WHAT TO WORK ON: Transcribe each entry exactly, without pictures.

DATA FOR THIS EXERCISE:
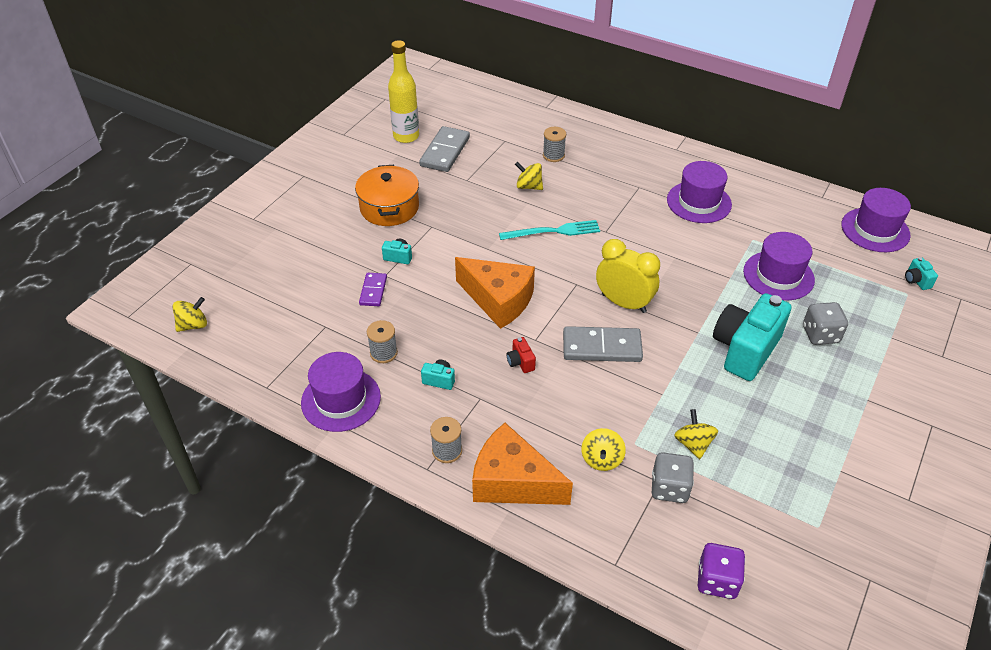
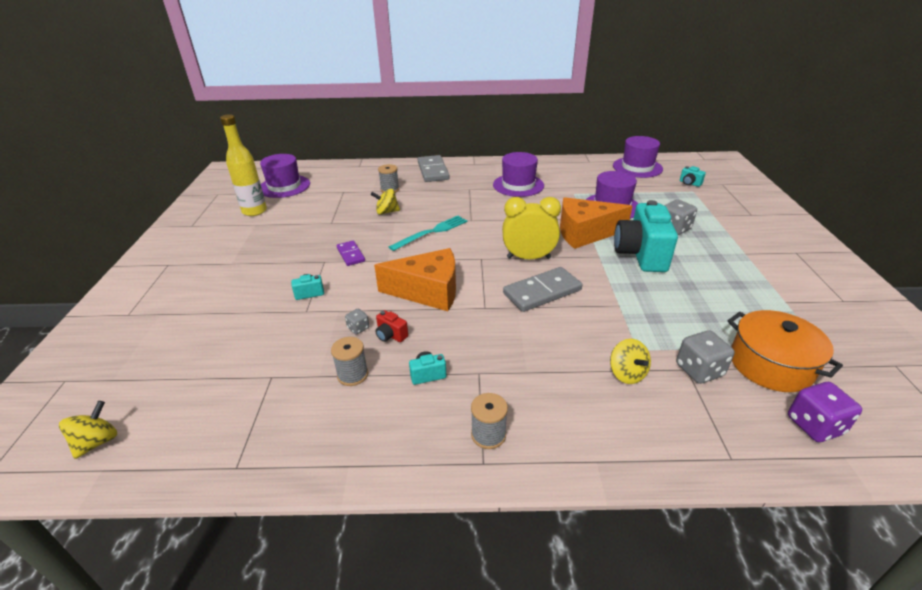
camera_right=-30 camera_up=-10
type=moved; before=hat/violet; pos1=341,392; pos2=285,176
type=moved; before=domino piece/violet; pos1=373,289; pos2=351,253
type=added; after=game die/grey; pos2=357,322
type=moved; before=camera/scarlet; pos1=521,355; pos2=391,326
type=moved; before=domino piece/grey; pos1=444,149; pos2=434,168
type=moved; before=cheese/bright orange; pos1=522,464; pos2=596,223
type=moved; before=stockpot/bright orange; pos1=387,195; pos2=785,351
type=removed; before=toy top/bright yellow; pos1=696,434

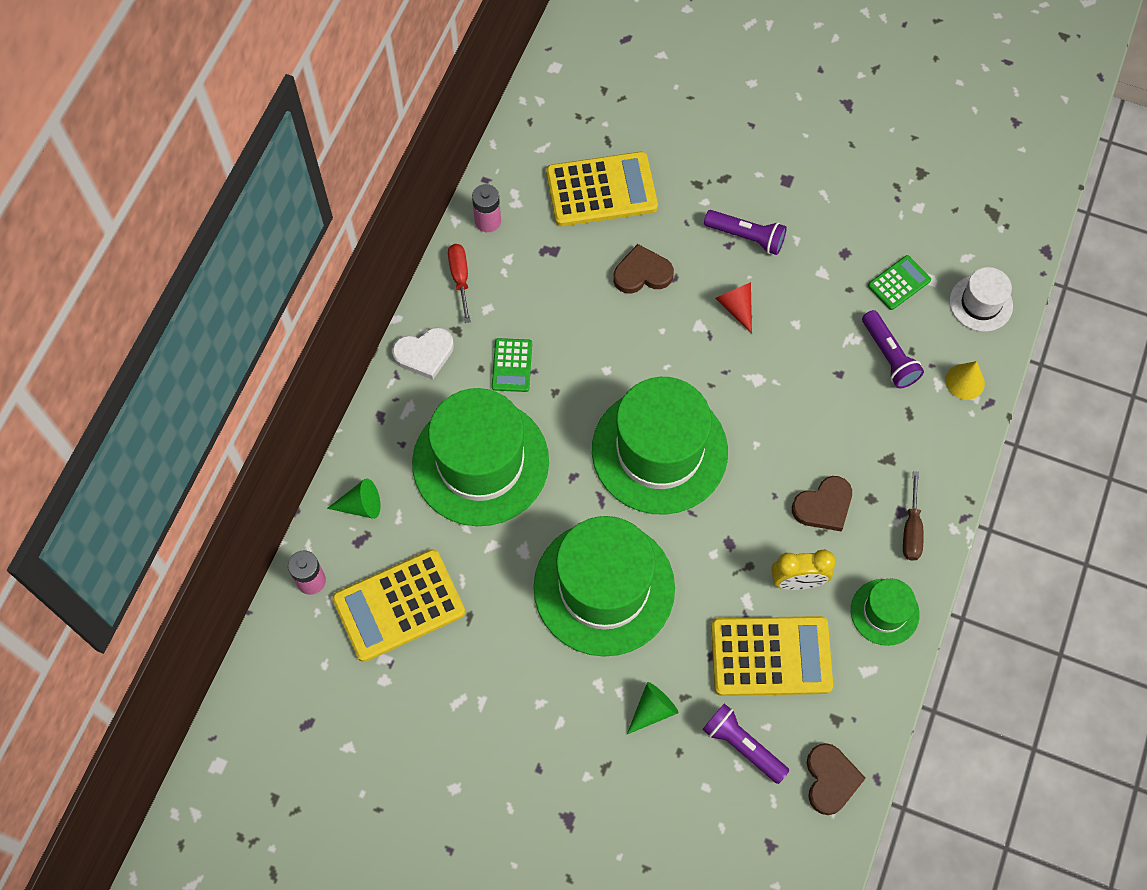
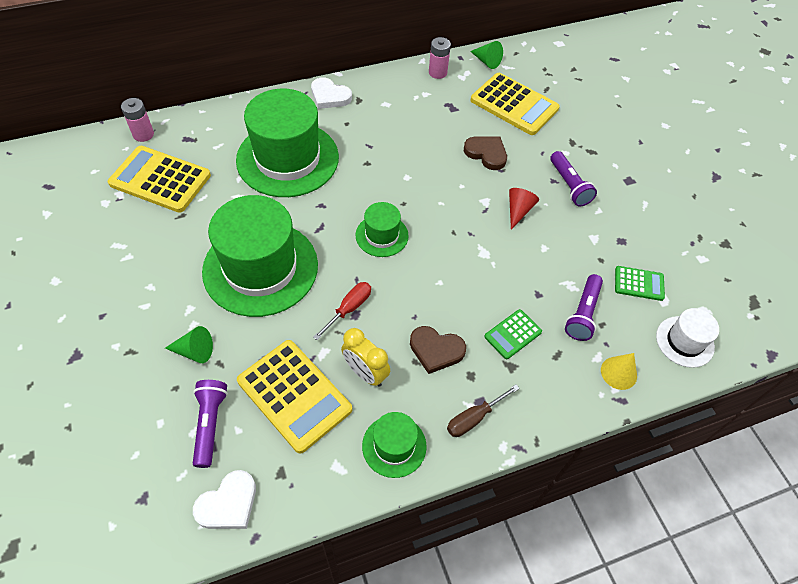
camera_right=45 camera_up=-10
type=recoloured; before=heart/brown; after=heart/pure white; pos1=836,779; pos2=224,499
type=moved; before=screwdriver/scarlet; pos1=459,283; pos2=342,311
type=resized; before=hat/leaf-green; pos1=660,446; pos2=382,229; scale=0.48
type=moved; before=solid cone/leaf-green; pos1=354,498; pos2=486,55
type=moved; before=adding machine/leaf-green; pos1=512,365; pos2=513,334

THE COMPLETED TASK:
camera_right=-30 camera_up=-10
type=moved; before=hat/violet; pos1=341,392; pos2=285,176
type=moved; before=domino piece/violet; pos1=373,289; pos2=351,253
type=added; after=game die/grey; pos2=357,322
type=moved; before=camera/scarlet; pos1=521,355; pos2=391,326
type=moved; before=domino piece/grey; pos1=444,149; pos2=434,168
type=moved; before=cheese/bright orange; pos1=522,464; pos2=596,223
type=moved; before=stockpot/bright orange; pos1=387,195; pos2=785,351
type=removed; before=toy top/bright yellow; pos1=696,434

camera_right=45 camera_up=-10
type=recoloured; before=heart/brown; after=heart/pure white; pos1=836,779; pos2=224,499
type=moved; before=screwdriver/scarlet; pos1=459,283; pos2=342,311
type=resized; before=hat/leaf-green; pos1=660,446; pos2=382,229; scale=0.48
type=moved; before=solid cone/leaf-green; pos1=354,498; pos2=486,55
type=moved; before=adding machine/leaf-green; pos1=512,365; pos2=513,334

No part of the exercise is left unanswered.